_Task to complete_. Report the number of lines in the records below that hold "MOSI", and leave out everything else.
The input Start Marker
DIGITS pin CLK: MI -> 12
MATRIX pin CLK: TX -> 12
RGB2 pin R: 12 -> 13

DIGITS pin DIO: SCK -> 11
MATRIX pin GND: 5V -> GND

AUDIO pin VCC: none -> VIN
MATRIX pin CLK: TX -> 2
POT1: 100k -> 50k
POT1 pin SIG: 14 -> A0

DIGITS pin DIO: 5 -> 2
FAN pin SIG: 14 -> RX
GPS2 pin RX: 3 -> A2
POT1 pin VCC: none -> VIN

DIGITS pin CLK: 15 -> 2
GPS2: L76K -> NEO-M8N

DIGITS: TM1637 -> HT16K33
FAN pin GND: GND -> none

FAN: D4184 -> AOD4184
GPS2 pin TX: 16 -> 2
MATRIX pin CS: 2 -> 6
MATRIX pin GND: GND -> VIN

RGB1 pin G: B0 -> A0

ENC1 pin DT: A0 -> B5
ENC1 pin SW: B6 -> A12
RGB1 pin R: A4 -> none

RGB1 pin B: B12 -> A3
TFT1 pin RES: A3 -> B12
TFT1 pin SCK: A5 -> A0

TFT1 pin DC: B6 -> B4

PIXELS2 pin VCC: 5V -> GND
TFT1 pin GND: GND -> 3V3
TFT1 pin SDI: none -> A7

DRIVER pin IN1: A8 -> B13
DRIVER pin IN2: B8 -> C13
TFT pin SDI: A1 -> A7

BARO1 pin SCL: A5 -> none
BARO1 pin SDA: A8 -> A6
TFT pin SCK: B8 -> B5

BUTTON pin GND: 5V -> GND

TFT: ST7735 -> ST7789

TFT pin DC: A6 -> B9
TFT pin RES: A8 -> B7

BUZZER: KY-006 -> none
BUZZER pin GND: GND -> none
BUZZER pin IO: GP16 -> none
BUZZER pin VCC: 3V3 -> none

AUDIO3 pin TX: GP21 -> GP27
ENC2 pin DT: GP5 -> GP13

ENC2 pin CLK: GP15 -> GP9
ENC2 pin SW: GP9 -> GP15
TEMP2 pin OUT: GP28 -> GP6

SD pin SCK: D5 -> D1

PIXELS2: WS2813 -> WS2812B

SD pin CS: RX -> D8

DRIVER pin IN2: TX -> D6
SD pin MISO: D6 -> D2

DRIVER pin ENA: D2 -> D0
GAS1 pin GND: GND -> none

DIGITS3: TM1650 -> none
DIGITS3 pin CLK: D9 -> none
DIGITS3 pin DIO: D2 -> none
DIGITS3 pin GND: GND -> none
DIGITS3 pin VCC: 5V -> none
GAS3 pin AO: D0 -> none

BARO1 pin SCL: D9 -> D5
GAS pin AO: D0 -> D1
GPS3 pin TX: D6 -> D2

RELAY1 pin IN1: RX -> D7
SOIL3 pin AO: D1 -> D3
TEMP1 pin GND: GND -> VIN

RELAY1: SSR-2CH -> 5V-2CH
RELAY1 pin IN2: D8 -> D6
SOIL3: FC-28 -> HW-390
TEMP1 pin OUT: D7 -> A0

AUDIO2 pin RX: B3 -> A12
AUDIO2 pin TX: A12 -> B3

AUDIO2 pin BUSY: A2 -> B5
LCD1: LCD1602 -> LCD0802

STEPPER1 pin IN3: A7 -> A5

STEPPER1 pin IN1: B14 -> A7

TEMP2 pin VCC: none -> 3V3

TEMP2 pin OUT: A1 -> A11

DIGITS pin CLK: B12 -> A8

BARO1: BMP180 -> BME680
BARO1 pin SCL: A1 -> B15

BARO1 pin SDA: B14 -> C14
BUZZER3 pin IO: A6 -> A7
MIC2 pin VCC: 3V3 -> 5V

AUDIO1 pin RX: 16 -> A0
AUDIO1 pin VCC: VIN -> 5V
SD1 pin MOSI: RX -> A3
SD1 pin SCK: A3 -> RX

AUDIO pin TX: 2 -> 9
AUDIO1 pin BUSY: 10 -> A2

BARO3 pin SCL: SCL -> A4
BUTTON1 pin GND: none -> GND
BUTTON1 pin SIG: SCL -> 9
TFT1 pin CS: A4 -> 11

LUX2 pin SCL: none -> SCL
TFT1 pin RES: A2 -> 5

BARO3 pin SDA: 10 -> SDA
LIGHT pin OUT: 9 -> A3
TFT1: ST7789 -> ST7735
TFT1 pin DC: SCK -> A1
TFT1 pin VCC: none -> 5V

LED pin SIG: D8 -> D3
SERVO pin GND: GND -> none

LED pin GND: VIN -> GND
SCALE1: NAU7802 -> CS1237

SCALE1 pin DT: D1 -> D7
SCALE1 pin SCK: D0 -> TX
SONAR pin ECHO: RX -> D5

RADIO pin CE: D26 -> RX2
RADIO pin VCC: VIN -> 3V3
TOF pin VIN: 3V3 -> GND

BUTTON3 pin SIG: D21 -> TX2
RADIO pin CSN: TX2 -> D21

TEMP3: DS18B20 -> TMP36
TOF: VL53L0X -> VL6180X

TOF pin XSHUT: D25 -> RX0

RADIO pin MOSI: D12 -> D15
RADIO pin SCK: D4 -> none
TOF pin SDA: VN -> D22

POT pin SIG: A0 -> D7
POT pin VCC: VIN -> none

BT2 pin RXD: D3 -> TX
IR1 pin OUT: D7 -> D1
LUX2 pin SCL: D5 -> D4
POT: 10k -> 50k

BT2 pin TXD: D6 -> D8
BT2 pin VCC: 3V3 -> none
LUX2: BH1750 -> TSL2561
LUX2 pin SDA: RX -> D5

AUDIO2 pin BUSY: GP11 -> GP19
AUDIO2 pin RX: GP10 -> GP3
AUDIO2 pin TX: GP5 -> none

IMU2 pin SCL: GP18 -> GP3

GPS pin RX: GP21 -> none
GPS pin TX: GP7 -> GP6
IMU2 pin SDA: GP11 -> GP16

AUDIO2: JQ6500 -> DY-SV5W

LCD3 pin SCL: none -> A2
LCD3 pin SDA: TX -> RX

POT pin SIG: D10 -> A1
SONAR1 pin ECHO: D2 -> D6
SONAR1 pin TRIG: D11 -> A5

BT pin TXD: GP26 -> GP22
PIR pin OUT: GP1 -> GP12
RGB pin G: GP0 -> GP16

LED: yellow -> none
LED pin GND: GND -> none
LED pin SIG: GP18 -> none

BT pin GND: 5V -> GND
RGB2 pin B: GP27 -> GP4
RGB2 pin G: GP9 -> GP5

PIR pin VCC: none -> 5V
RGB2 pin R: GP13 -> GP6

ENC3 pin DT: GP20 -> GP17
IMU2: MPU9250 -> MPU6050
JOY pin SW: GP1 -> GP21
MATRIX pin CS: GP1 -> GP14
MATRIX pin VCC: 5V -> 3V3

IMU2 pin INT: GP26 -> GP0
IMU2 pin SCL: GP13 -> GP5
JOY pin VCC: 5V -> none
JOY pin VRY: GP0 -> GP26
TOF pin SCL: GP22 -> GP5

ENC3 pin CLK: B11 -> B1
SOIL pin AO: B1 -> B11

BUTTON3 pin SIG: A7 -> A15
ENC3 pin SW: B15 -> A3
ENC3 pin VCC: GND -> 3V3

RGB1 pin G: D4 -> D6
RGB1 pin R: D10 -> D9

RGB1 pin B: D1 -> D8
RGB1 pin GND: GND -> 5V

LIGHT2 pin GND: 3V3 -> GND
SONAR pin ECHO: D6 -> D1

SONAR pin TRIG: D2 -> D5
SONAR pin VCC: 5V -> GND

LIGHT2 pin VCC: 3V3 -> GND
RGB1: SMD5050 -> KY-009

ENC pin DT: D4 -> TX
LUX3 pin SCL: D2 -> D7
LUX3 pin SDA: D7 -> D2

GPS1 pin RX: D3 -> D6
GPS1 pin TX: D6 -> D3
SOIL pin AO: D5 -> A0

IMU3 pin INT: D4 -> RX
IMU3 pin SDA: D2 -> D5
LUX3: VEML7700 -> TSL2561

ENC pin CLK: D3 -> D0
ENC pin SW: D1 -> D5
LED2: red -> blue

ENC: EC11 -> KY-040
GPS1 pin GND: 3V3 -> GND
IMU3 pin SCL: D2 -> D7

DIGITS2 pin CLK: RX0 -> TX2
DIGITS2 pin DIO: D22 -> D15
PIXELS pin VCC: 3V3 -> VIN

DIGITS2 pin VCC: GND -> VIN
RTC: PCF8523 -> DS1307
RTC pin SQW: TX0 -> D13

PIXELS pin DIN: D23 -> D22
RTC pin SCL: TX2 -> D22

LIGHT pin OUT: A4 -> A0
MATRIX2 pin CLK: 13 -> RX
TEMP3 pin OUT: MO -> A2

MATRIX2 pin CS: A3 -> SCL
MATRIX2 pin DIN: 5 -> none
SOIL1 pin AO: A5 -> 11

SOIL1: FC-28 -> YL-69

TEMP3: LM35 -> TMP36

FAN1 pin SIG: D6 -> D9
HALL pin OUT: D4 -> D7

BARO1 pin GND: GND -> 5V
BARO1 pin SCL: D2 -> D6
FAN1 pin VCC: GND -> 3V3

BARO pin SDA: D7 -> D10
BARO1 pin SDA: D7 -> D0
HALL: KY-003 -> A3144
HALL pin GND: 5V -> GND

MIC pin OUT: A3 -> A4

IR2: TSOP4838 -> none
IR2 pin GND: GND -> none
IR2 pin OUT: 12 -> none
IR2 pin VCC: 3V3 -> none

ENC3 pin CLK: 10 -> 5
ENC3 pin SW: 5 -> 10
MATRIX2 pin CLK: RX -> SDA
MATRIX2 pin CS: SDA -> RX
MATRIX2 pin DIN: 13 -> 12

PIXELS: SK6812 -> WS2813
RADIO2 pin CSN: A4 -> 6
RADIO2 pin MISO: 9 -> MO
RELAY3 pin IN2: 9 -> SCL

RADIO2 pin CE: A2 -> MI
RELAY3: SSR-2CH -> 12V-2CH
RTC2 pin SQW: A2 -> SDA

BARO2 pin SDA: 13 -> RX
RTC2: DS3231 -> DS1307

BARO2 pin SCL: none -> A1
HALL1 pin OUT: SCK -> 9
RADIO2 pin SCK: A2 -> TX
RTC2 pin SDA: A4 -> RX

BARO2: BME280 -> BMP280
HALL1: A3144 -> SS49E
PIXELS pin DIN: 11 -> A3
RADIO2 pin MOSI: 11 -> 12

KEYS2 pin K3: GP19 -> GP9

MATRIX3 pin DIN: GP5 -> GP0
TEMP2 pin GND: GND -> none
The input End Marker
_Solution to this task_. 3